→ **TASK INSTRUCTIONS**: Give back every line of the material exactly. Skip the pictures.

→ **PROVIDED MATERIAL**:
----------
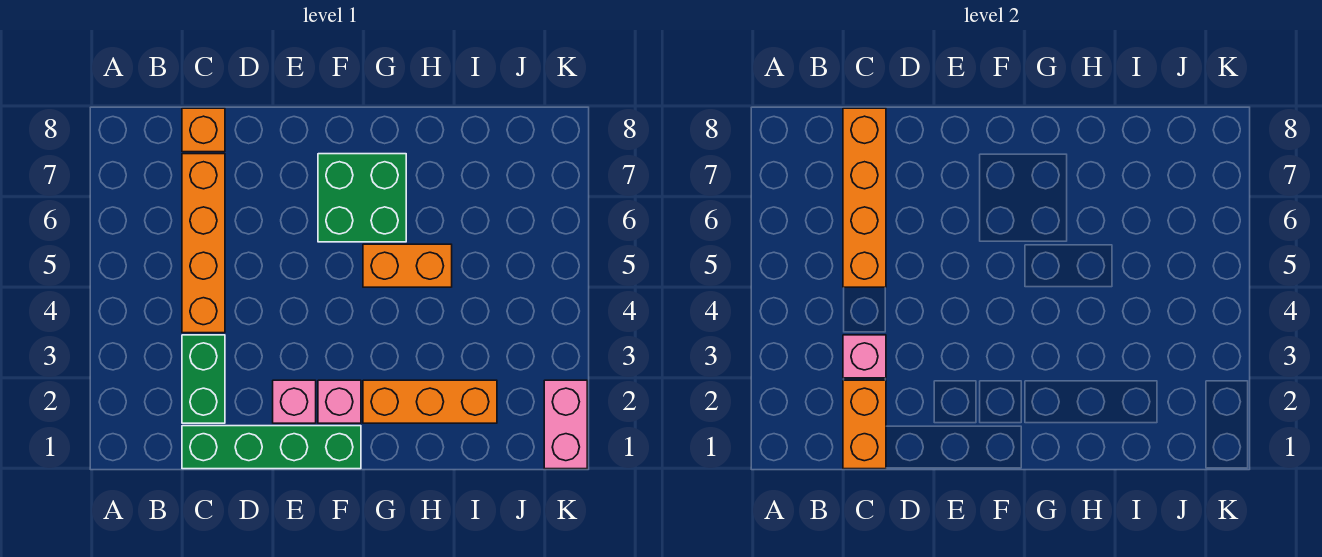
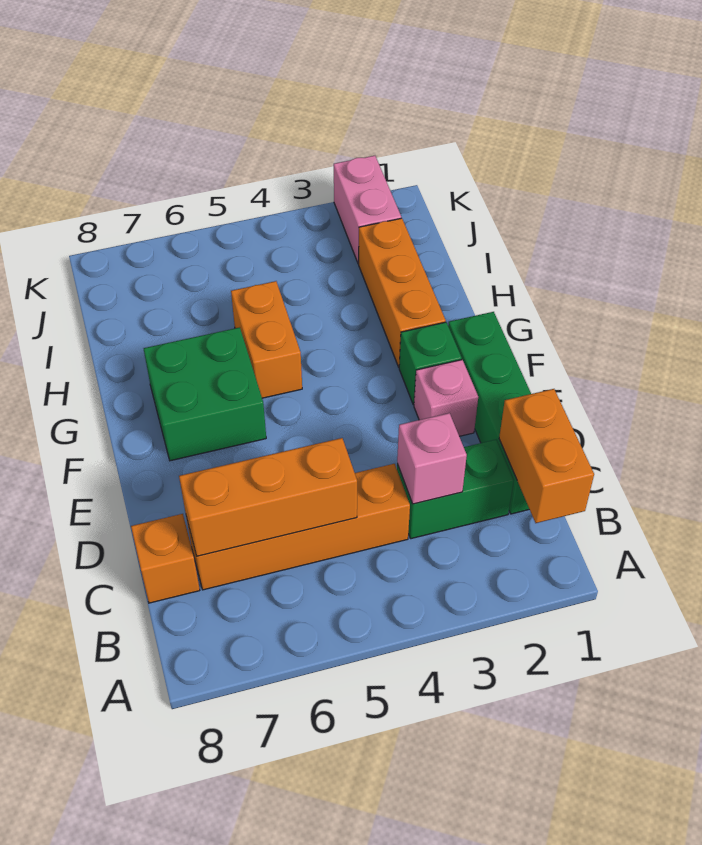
orange brick C1:C2 level 2 -> orange brick B1:C1 level 2
orange brick C5:C8 level 2 -> orange brick C5:C7 level 2
pink brick F2 level 1 -> green brick F2 level 1
pink brick K1:K2 level 1 -> pink brick J2:K2 level 1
----------
→ **RESPONSE TO THE EXERCISE**:
orange brick C1:C2 level 2 -> orange brick B1:C1 level 2
orange brick C5:C8 level 2 -> orange brick C5:C7 level 2
pink brick F2 level 1 -> green brick F2 level 1
pink brick K1:K2 level 1 -> pink brick J2:K2 level 1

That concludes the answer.